■ Your assignment: Transcribe only what runs from the line including "[572,122,605,165]" through the last line of the entries, exactly as it appears.

■ Input records:
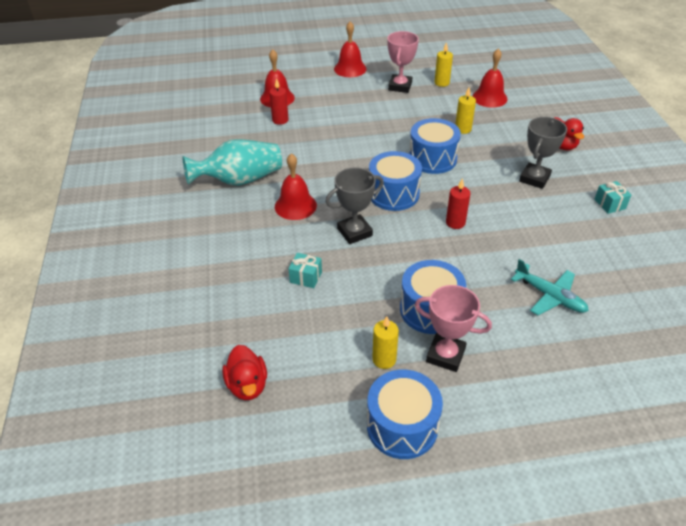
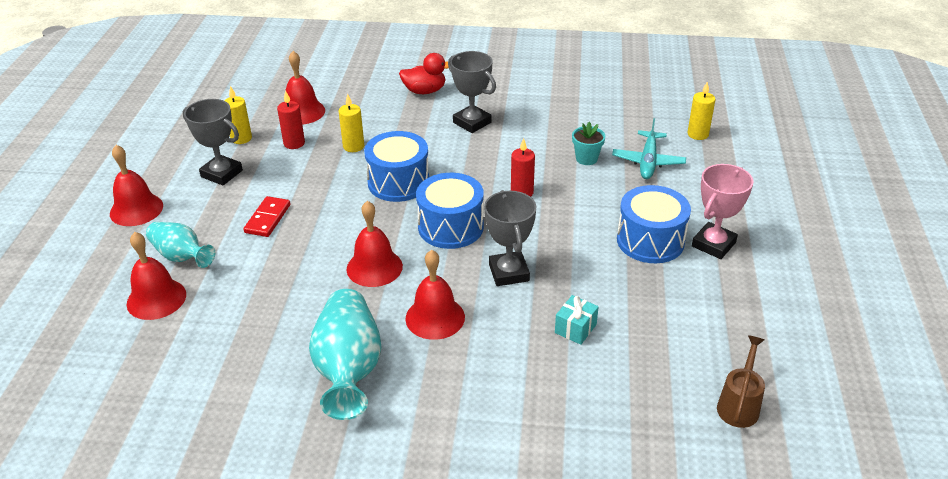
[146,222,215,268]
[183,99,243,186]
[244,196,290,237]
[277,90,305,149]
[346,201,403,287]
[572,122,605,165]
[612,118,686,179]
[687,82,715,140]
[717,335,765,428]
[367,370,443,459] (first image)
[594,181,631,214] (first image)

■ Solution to the exercise:
[572,122,605,165]
[612,118,686,179]
[687,82,715,140]
[717,335,765,428]
[367,370,443,459] (first image)
[594,181,631,214] (first image)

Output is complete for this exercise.